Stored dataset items
____________________
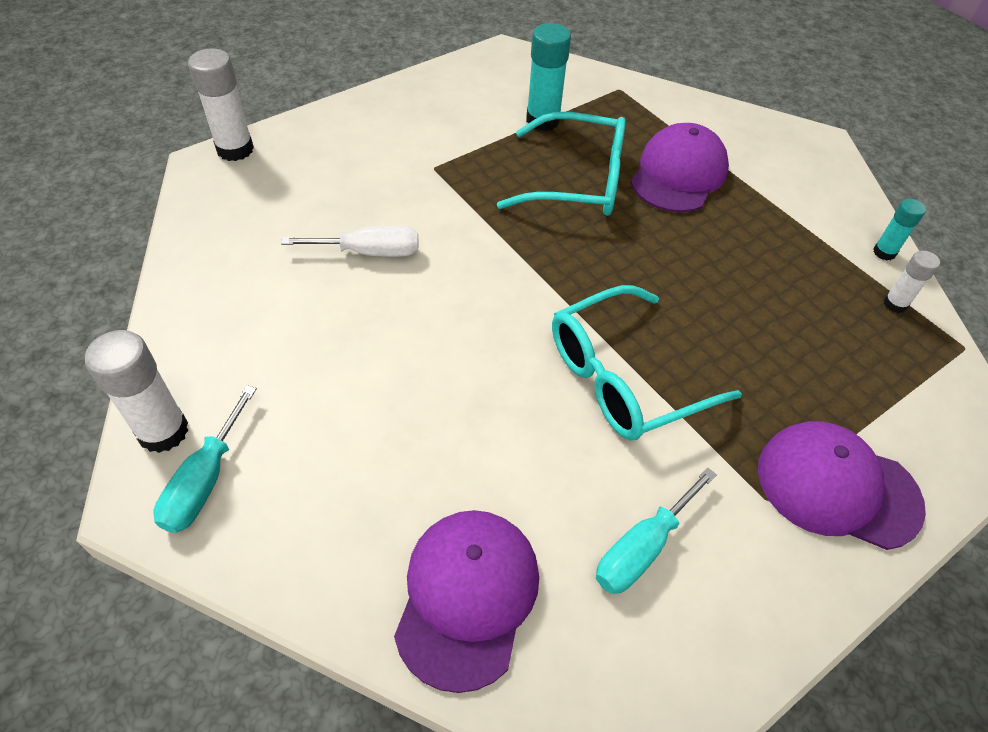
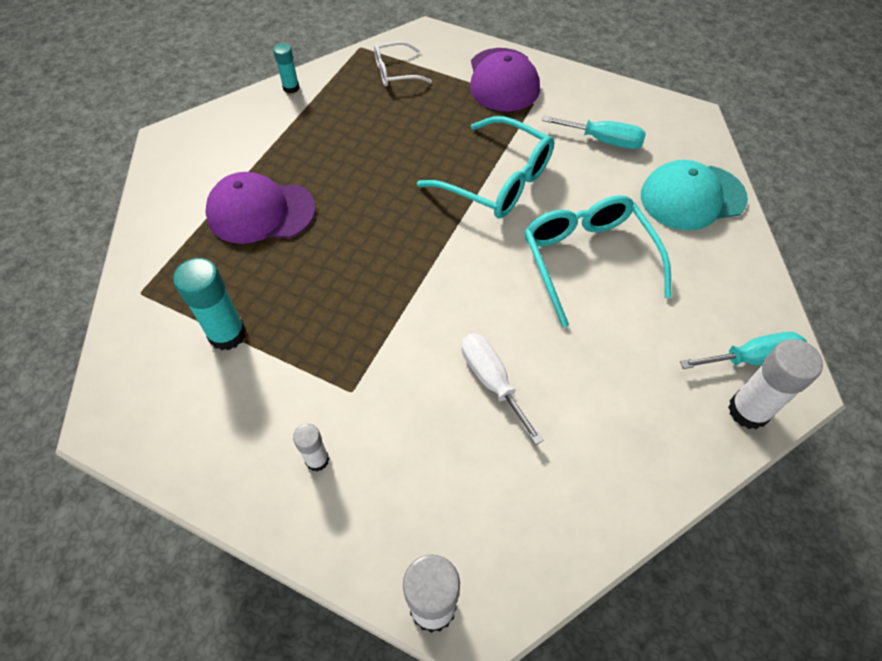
camera: 115 degrees left, 5 degrees up
(467, 596) = (692, 197): purple cap -> turquoise cap
(577, 181) = (308, 274): turquoise glasses -> turquoise glasses (588, 260)
(892, 364) = (395, 72): none -> white glasses
(895, 304) = (341, 77): white glue stick -> white glue stick (317, 460)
____________________
#### [Required work]
Exclude the pictures and repeat the entries word for word.

#### [Written solution]
camera: 115 degrees left, 5 degrees up
(467, 596) = (692, 197): purple cap -> turquoise cap
(577, 181) = (308, 274): turquoise glasses -> turquoise glasses (588, 260)
(892, 364) = (395, 72): none -> white glasses
(895, 304) = (341, 77): white glue stick -> white glue stick (317, 460)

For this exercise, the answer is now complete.